--- Brief ---
Using the data below, set down every line from the one containing "red star: (156, 54) -> (90, 47), moved" through the one containing "yellow rectangle: (16, 56)", inclusive and unchanged. Pictures are to be skipped.

-------- Dataset records --------

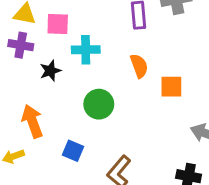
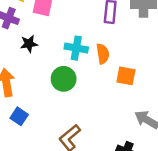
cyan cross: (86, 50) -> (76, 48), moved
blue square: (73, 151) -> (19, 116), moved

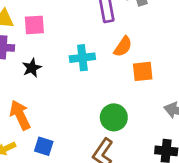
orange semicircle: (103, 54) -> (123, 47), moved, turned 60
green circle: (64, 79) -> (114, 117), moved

--------
-------- Dataset records --------

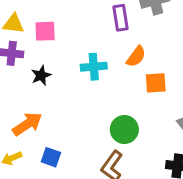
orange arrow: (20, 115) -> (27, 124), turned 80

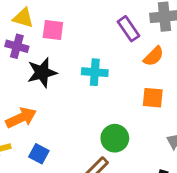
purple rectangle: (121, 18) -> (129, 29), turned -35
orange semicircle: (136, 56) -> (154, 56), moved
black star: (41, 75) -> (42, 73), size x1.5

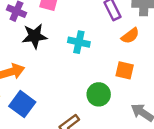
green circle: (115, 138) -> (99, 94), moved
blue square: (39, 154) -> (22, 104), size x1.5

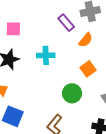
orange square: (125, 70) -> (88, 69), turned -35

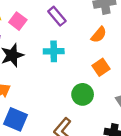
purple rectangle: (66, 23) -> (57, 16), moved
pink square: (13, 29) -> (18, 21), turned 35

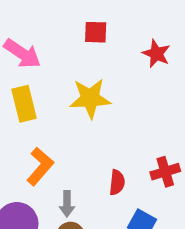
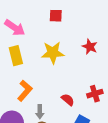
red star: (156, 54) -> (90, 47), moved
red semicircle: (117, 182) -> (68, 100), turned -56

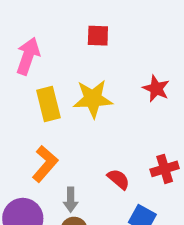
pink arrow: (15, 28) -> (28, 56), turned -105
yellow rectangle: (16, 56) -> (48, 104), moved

--------

--- Answer area ---
red star: (156, 54) -> (90, 47), moved
red semicircle: (117, 182) -> (68, 100), turned -56

pink arrow: (15, 28) -> (28, 56), turned -105
yellow rectangle: (16, 56) -> (48, 104), moved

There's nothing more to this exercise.